*** Information supplied ***

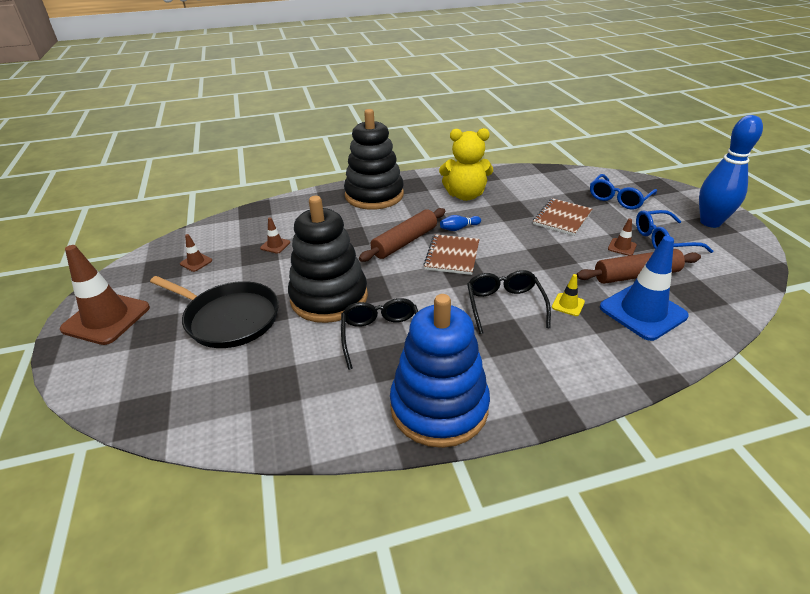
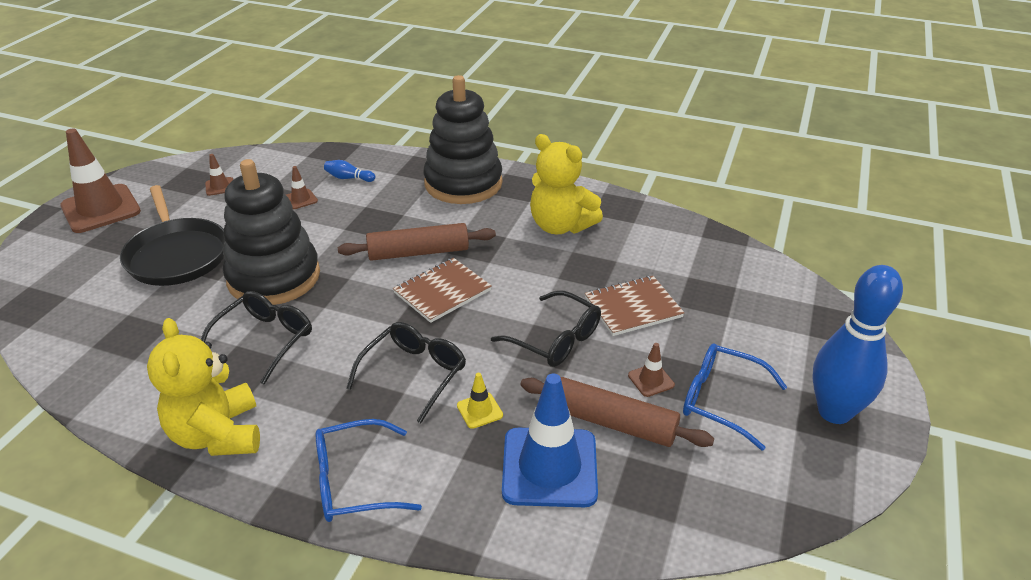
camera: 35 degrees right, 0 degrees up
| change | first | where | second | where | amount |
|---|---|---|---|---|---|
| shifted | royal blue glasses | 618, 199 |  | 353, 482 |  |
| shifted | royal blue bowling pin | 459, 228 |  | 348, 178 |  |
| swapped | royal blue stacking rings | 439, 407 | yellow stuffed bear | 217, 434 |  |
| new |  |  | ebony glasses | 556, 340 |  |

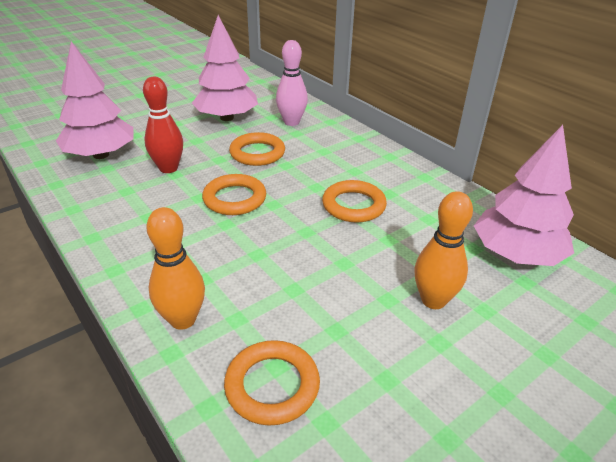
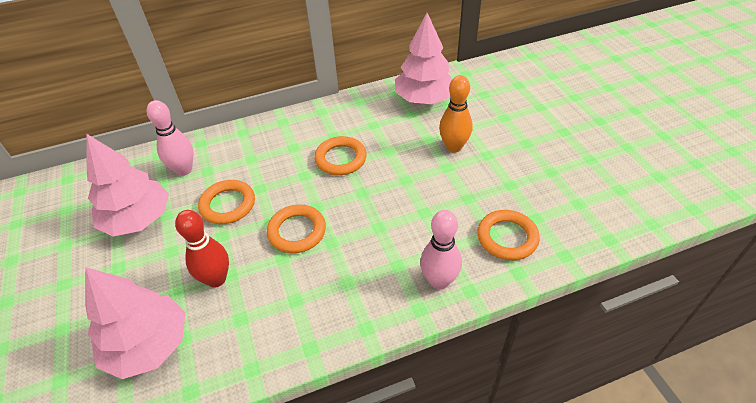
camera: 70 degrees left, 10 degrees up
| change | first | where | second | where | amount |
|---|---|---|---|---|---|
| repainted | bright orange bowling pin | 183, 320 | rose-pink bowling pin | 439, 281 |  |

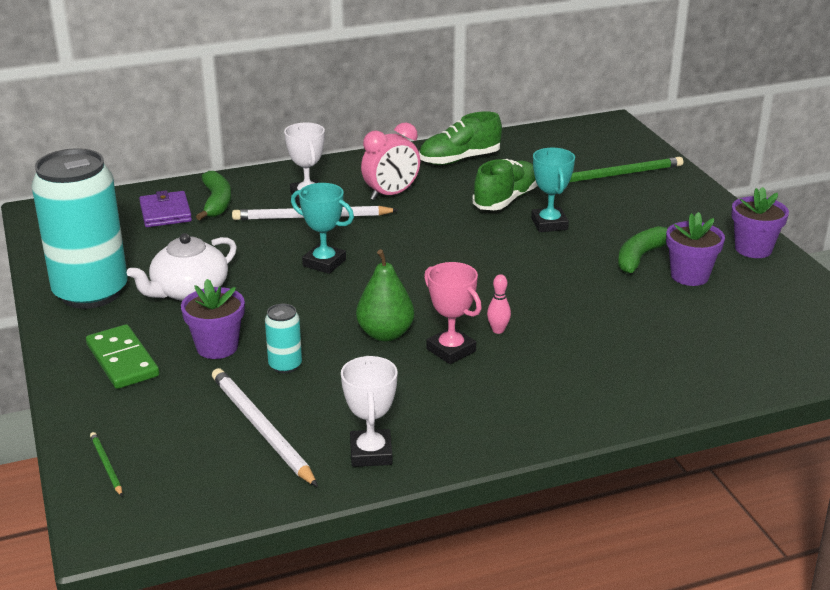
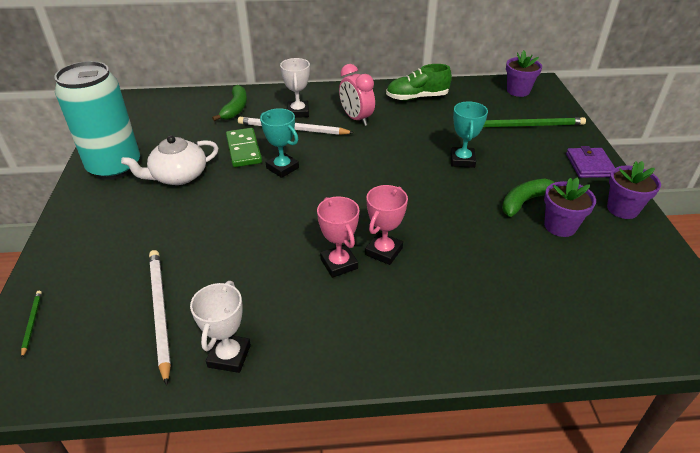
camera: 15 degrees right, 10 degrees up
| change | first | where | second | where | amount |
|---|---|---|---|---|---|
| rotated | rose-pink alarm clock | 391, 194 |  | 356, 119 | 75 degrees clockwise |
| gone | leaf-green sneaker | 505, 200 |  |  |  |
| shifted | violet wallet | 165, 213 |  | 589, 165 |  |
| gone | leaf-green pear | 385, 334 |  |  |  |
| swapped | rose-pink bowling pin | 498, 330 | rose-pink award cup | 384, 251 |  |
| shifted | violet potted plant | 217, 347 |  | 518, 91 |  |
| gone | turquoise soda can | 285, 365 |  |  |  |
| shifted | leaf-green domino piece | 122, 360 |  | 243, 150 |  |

*** End of Information supplied ***

Task goal - Whenever a line holds "violet", it counts; state the total for the records and add nothing.

Your solution - 2